### [INSTRUCTIONS TO FOLLOW]
Repeat the data exactly as it stands.

RECORDS PROVIDED START

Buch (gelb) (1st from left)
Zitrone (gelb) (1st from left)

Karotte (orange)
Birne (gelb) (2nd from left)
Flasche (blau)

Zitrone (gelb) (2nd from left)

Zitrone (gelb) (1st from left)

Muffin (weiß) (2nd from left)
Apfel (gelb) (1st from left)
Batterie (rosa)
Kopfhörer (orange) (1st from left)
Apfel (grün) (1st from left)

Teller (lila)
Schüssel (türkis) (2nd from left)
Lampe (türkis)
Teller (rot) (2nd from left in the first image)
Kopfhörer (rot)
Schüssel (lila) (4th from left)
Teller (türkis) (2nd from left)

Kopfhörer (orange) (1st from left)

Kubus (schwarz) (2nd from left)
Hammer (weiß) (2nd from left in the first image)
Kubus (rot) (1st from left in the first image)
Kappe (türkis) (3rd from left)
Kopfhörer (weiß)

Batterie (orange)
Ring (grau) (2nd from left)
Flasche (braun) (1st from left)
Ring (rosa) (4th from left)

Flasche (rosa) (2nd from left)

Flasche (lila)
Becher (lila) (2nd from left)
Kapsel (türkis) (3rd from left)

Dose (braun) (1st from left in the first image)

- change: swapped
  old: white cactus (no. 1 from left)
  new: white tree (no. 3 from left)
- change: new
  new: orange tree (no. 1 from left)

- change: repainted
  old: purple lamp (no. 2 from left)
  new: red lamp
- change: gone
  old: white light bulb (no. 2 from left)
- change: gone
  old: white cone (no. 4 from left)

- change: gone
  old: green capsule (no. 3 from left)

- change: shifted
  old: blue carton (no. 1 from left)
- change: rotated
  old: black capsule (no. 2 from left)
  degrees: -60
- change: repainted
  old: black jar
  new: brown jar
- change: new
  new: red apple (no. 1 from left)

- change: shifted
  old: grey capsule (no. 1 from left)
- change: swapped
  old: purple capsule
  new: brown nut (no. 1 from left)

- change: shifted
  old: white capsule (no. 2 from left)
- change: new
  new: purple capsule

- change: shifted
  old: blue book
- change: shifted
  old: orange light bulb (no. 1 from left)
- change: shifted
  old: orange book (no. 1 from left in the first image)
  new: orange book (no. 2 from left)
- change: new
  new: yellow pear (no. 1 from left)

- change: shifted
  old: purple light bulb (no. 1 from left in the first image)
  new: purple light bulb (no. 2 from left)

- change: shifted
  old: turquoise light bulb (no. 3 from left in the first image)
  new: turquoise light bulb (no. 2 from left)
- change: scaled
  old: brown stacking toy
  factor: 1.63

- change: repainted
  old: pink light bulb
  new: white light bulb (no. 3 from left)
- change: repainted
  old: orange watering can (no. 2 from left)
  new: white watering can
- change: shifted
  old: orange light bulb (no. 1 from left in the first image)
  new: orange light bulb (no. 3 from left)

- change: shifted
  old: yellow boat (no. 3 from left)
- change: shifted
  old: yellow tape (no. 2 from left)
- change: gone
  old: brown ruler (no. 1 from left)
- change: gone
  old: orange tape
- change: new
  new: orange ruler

RECORDS PROVIDED END

### [RESPONSE FOR THIS EXERCISE]
Buch (gelb) (1st from left)
Zitrone (gelb) (1st from left)

Karotte (orange)
Birne (gelb) (2nd from left)
Flasche (blau)

Zitrone (gelb) (2nd from left)

Zitrone (gelb) (1st from left)

Muffin (weiß) (2nd from left)
Apfel (gelb) (1st from left)
Batterie (rosa)
Kopfhörer (orange) (1st from left)
Apfel (grün) (1st from left)

Teller (lila)
Schüssel (türkis) (2nd from left)
Lampe (türkis)
Teller (rot) (2nd from left in the first image)
Kopfhörer (rot)
Schüssel (lila) (4th from left)
Teller (türkis) (2nd from left)

Kopfhörer (orange) (1st from left)

Kubus (schwarz) (2nd from left)
Hammer (weiß) (2nd from left in the first image)
Kubus (rot) (1st from left in the first image)
Kappe (türkis) (3rd from left)
Kopfhörer (weiß)

Batterie (orange)
Ring (grau) (2nd from left)
Flasche (braun) (1st from left)
Ring (rosa) (4th from left)

Flasche (rosa) (2nd from left)

Flasche (lila)
Becher (lila) (2nd from left)
Kapsel (türkis) (3rd from left)

Dose (braun) (1st from left in the first image)

- change: swapped
  old: white cactus (no. 1 from left)
  new: white tree (no. 3 from left)
- change: new
  new: orange tree (no. 1 from left)

- change: repainted
  old: purple lamp (no. 2 from left)
  new: red lamp
- change: gone
  old: white light bulb (no. 2 from left)
- change: gone
  old: white cone (no. 4 from left)

- change: gone
  old: green capsule (no. 3 from left)

- change: shifted
  old: blue carton (no. 1 from left)
- change: rotated
  old: black capsule (no. 2 from left)
  degrees: -60
- change: repainted
  old: black jar
  new: brown jar
- change: new
  new: red apple (no. 1 from left)

- change: shifted
  old: grey capsule (no. 1 from left)
- change: swapped
  old: purple capsule
  new: brown nut (no. 1 from left)

- change: shifted
  old: white capsule (no. 2 from left)
- change: new
  new: purple capsule

- change: shifted
  old: blue book
- change: shifted
  old: orange light bulb (no. 1 from left)
- change: shifted
  old: orange book (no. 1 from left in the first image)
  new: orange book (no. 2 from left)
- change: new
  new: yellow pear (no. 1 from left)

- change: shifted
  old: purple light bulb (no. 1 from left in the first image)
  new: purple light bulb (no. 2 from left)

- change: shifted
  old: turquoise light bulb (no. 3 from left in the first image)
  new: turquoise light bulb (no. 2 from left)
- change: scaled
  old: brown stacking toy
  factor: 1.63

- change: repainted
  old: pink light bulb
  new: white light bulb (no. 3 from left)
- change: repainted
  old: orange watering can (no. 2 from left)
  new: white watering can
- change: shifted
  old: orange light bulb (no. 1 from left in the first image)
  new: orange light bulb (no. 3 from left)

- change: shifted
  old: yellow boat (no. 3 from left)
- change: shifted
  old: yellow tape (no. 2 from left)
- change: gone
  old: brown ruler (no. 1 from left)
- change: gone
  old: orange tape
- change: new
  new: orange ruler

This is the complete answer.